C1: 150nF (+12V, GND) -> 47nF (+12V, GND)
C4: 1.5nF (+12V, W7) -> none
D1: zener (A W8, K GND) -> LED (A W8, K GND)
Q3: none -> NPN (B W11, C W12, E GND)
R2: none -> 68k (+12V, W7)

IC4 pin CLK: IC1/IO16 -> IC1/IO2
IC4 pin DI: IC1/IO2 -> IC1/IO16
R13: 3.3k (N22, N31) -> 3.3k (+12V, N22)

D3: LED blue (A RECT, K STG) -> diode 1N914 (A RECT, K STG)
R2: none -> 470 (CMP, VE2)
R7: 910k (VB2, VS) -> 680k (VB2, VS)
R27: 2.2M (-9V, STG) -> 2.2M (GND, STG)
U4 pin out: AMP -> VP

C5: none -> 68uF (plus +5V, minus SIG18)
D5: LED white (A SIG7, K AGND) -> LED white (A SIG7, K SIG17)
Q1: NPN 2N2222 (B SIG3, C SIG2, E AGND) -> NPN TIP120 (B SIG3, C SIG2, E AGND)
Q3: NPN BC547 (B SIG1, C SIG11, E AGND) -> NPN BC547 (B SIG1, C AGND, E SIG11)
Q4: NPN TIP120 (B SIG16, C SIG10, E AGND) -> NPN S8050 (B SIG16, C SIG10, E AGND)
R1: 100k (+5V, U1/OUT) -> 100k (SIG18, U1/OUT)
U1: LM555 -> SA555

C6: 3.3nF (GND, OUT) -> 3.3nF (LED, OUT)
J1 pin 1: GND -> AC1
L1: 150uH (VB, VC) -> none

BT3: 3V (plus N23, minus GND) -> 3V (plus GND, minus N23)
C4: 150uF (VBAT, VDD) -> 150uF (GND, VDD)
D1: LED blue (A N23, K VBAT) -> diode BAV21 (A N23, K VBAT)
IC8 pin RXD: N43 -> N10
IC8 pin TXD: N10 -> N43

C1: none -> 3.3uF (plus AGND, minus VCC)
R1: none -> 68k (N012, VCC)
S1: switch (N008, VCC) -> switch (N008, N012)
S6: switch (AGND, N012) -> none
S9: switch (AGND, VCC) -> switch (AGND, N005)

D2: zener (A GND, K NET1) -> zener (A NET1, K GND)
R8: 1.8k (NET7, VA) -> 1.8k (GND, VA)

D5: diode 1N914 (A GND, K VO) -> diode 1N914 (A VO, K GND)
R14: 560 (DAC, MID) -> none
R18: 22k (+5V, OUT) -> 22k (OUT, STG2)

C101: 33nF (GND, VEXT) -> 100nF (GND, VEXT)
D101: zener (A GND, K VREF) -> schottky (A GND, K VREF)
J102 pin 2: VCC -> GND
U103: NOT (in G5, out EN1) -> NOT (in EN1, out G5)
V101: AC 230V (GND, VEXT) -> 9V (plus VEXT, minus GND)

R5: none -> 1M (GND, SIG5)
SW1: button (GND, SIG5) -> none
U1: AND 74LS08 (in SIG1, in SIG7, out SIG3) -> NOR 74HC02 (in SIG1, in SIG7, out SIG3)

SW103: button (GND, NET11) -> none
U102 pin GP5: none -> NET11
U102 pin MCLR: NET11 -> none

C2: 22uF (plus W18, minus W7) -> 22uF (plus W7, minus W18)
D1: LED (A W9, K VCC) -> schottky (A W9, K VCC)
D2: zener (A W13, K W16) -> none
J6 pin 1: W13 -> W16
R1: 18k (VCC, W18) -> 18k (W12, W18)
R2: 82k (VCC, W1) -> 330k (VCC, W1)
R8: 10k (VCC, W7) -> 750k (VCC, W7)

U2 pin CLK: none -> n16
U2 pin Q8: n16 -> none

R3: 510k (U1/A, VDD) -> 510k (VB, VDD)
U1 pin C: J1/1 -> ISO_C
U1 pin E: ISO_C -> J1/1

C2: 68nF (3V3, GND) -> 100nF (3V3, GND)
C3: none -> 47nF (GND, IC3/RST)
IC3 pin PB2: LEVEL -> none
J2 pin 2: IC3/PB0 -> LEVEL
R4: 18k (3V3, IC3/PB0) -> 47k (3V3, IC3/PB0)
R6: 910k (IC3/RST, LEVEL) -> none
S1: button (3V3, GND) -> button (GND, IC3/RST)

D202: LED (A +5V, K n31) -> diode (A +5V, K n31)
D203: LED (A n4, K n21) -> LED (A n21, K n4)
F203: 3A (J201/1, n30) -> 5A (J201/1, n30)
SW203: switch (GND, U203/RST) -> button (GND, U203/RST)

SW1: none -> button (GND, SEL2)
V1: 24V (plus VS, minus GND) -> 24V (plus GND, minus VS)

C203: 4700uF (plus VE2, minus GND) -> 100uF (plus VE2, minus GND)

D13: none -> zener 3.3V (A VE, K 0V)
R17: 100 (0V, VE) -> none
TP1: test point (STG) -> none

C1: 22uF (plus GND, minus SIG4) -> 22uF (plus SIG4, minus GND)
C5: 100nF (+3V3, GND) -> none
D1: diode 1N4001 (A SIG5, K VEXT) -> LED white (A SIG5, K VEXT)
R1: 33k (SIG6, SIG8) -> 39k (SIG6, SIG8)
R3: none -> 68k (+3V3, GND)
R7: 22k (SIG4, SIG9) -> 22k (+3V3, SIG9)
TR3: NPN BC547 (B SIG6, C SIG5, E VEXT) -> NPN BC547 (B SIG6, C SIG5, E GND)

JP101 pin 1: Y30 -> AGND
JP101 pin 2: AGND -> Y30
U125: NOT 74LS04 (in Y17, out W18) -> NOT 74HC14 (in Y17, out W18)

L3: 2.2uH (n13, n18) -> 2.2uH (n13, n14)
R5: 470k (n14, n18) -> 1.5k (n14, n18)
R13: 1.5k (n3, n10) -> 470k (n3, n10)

:::::

▸ Brief: Out of the data above, give again only the lines starting at the one holding "IC4 pin DI: IC1/IO2 -> IC1/IO16" and ending at the one holding "R18: 22k (+5V, OUT) -> 22k (OUT, STG2)", unchanged.

▸ Answer section:
IC4 pin DI: IC1/IO2 -> IC1/IO16
R13: 3.3k (N22, N31) -> 3.3k (+12V, N22)

D3: LED blue (A RECT, K STG) -> diode 1N914 (A RECT, K STG)
R2: none -> 470 (CMP, VE2)
R7: 910k (VB2, VS) -> 680k (VB2, VS)
R27: 2.2M (-9V, STG) -> 2.2M (GND, STG)
U4 pin out: AMP -> VP

C5: none -> 68uF (plus +5V, minus SIG18)
D5: LED white (A SIG7, K AGND) -> LED white (A SIG7, K SIG17)
Q1: NPN 2N2222 (B SIG3, C SIG2, E AGND) -> NPN TIP120 (B SIG3, C SIG2, E AGND)
Q3: NPN BC547 (B SIG1, C SIG11, E AGND) -> NPN BC547 (B SIG1, C AGND, E SIG11)
Q4: NPN TIP120 (B SIG16, C SIG10, E AGND) -> NPN S8050 (B SIG16, C SIG10, E AGND)
R1: 100k (+5V, U1/OUT) -> 100k (SIG18, U1/OUT)
U1: LM555 -> SA555

C6: 3.3nF (GND, OUT) -> 3.3nF (LED, OUT)
J1 pin 1: GND -> AC1
L1: 150uH (VB, VC) -> none

BT3: 3V (plus N23, minus GND) -> 3V (plus GND, minus N23)
C4: 150uF (VBAT, VDD) -> 150uF (GND, VDD)
D1: LED blue (A N23, K VBAT) -> diode BAV21 (A N23, K VBAT)
IC8 pin RXD: N43 -> N10
IC8 pin TXD: N10 -> N43

C1: none -> 3.3uF (plus AGND, minus VCC)
R1: none -> 68k (N012, VCC)
S1: switch (N008, VCC) -> switch (N008, N012)
S6: switch (AGND, N012) -> none
S9: switch (AGND, VCC) -> switch (AGND, N005)

D2: zener (A GND, K NET1) -> zener (A NET1, K GND)
R8: 1.8k (NET7, VA) -> 1.8k (GND, VA)

D5: diode 1N914 (A GND, K VO) -> diode 1N914 (A VO, K GND)
R14: 560 (DAC, MID) -> none
R18: 22k (+5V, OUT) -> 22k (OUT, STG2)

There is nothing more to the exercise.